*** Block opens ***
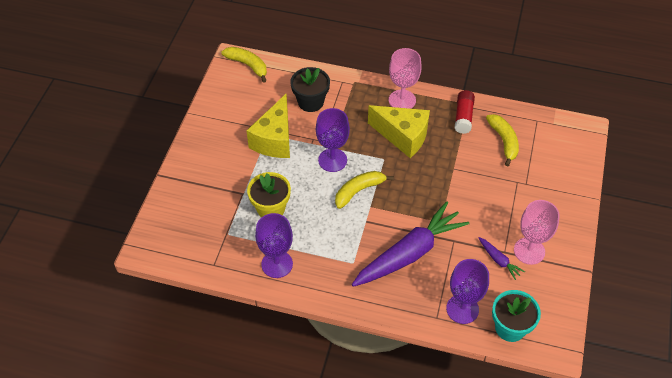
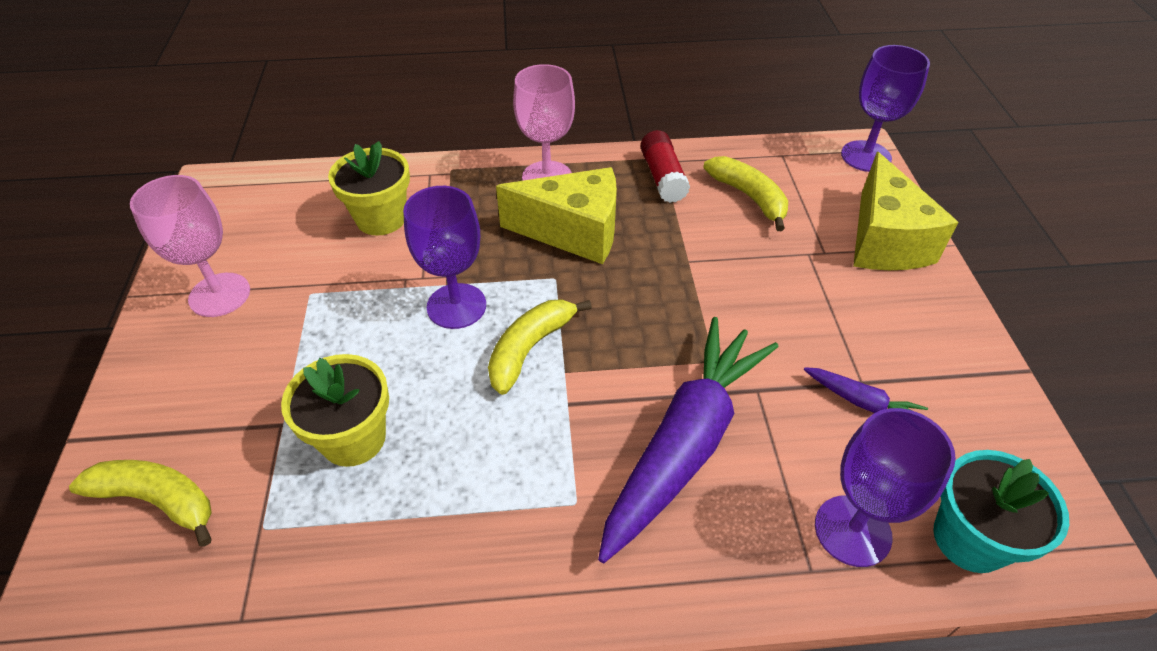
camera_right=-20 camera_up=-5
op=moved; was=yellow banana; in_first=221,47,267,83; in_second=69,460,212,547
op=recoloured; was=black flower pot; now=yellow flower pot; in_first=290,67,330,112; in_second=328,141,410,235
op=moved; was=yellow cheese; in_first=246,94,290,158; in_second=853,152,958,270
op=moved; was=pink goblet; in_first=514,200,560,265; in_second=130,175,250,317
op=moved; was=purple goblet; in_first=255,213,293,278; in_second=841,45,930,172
*** Block closes ***
> [EXERCISE PROMPT]
Repeat, with no pictures, each line from the beginning of the data through the line containing "op=recoloured; was=black flower", inclusive.

> [YOUR SOLUTION]
camera_right=-20 camera_up=-5
op=moved; was=yellow banana; in_first=221,47,267,83; in_second=69,460,212,547
op=recoloured; was=black flower pot; now=yellow flower pot; in_first=290,67,330,112; in_second=328,141,410,235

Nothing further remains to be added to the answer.